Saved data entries

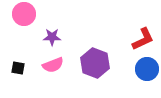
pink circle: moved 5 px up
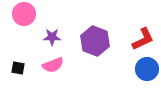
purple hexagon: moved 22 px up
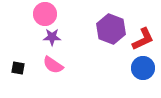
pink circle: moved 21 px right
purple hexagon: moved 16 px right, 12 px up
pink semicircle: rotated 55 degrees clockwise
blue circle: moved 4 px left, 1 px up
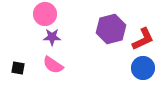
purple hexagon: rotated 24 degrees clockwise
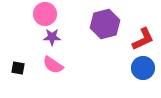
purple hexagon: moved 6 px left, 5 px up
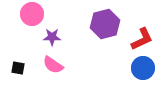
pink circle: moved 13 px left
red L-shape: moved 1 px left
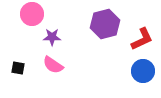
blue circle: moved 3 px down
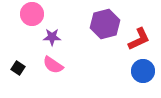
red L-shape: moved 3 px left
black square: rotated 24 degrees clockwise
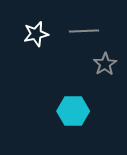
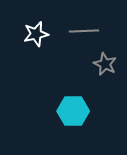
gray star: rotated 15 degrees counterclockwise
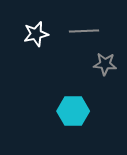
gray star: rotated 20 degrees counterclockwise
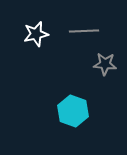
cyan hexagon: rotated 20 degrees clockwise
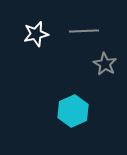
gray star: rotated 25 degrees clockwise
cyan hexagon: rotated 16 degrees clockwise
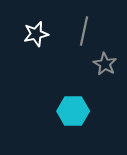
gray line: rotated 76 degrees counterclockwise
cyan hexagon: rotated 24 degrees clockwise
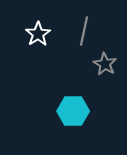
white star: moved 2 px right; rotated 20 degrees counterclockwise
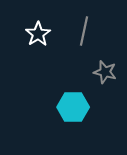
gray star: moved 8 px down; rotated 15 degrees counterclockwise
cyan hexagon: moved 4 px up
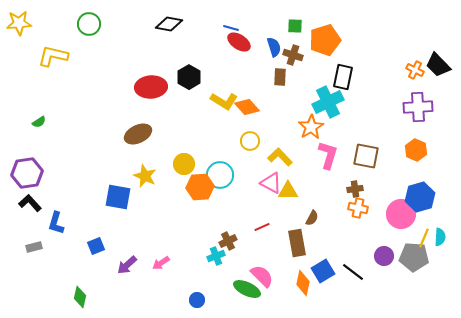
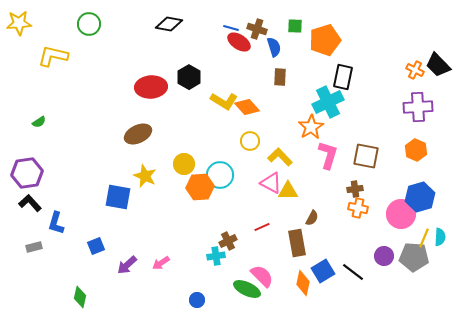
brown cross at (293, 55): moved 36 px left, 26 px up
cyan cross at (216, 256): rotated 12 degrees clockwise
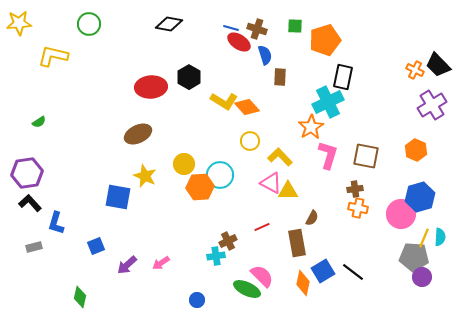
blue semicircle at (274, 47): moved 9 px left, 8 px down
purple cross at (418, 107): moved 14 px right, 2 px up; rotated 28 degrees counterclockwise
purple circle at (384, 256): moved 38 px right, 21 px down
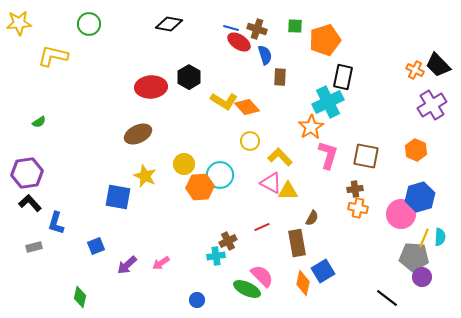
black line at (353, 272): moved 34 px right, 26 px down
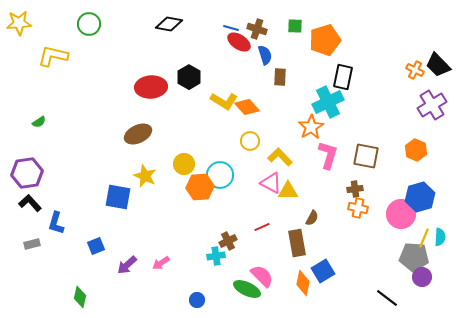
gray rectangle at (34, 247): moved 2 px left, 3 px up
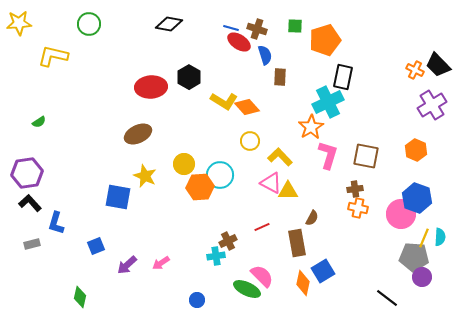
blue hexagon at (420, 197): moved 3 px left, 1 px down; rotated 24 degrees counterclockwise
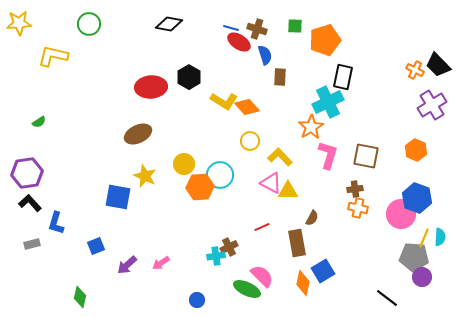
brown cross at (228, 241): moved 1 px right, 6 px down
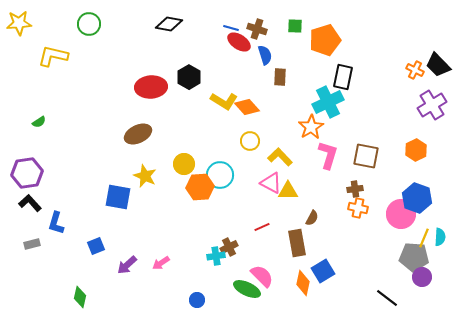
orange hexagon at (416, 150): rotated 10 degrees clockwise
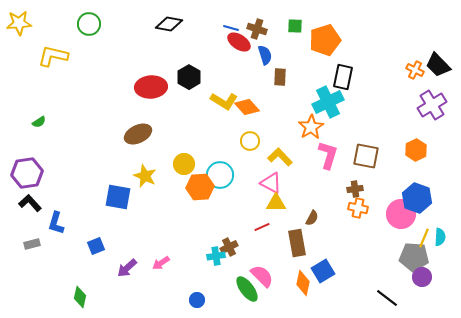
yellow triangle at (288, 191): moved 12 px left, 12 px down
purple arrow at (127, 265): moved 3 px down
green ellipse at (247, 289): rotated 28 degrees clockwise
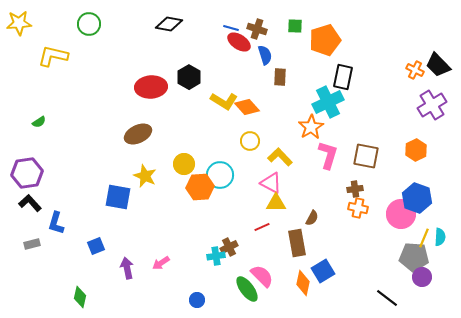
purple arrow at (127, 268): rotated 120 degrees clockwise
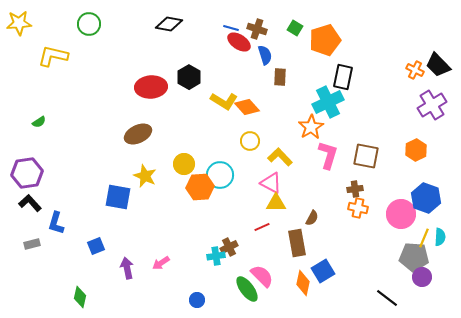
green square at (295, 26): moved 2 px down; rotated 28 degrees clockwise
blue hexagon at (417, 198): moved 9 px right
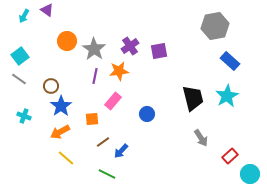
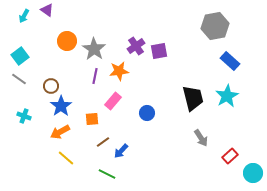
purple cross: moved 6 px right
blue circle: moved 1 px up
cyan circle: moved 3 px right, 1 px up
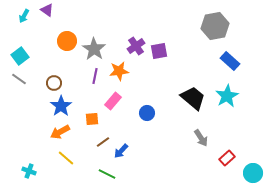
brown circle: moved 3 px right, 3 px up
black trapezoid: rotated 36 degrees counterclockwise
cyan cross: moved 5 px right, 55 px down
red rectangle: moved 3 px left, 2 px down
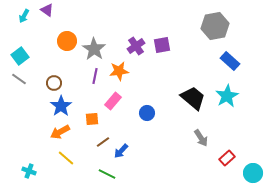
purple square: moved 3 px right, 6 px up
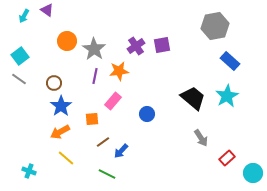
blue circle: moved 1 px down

-- Task requirements --
Update the rows above by replacing "cyan hexagon" with "teal hexagon" everywhere it occurs, changing nothing else. Leave out the picture lines in your answer.

-- Response to the exercise --
pink circle: moved 5 px up
purple hexagon: moved 22 px up
pink circle: moved 21 px right
purple hexagon: moved 16 px right, 12 px up
pink semicircle: rotated 55 degrees clockwise
blue circle: moved 4 px left, 1 px up
purple hexagon: rotated 24 degrees clockwise
purple hexagon: moved 6 px left, 5 px up
pink circle: moved 13 px left
red L-shape: moved 1 px left
blue circle: moved 3 px down
red L-shape: moved 3 px left
black square: rotated 24 degrees clockwise
gray star: rotated 15 degrees counterclockwise
gray star: rotated 20 degrees counterclockwise
teal hexagon: rotated 20 degrees clockwise
gray star: rotated 25 degrees clockwise
teal hexagon: rotated 16 degrees clockwise
gray line: rotated 76 degrees counterclockwise
teal hexagon: rotated 24 degrees clockwise
white star: moved 2 px right; rotated 20 degrees counterclockwise
gray star: moved 8 px down; rotated 15 degrees counterclockwise
teal hexagon: moved 4 px up
brown cross at (293, 55): moved 36 px left, 26 px up
cyan cross at (216, 256): rotated 12 degrees clockwise
blue semicircle at (274, 47): moved 9 px left, 8 px down
purple cross at (418, 107): moved 14 px right, 2 px up; rotated 28 degrees counterclockwise
purple circle at (384, 256): moved 38 px right, 21 px down
black line at (353, 272): moved 34 px right, 26 px down
gray rectangle at (34, 247): moved 2 px left, 3 px up
blue hexagon at (420, 197): moved 3 px left, 1 px down; rotated 24 degrees counterclockwise
brown cross at (228, 241): moved 1 px right, 6 px down
orange hexagon at (416, 150): rotated 10 degrees clockwise
yellow triangle at (288, 191): moved 12 px left, 12 px down
purple arrow at (127, 265): moved 3 px down
green ellipse at (247, 289): rotated 28 degrees clockwise
purple arrow at (127, 268): rotated 120 degrees clockwise
green square at (295, 26): moved 2 px down; rotated 28 degrees clockwise
blue hexagon at (417, 198): moved 9 px right
purple cross: moved 6 px right
blue circle: moved 1 px up
cyan circle: moved 3 px right, 1 px up
brown circle: moved 3 px right, 3 px up
black trapezoid: rotated 36 degrees counterclockwise
cyan cross: moved 5 px right, 55 px down
red rectangle: moved 3 px left, 2 px down
purple square: moved 3 px right, 6 px up
blue circle: moved 1 px down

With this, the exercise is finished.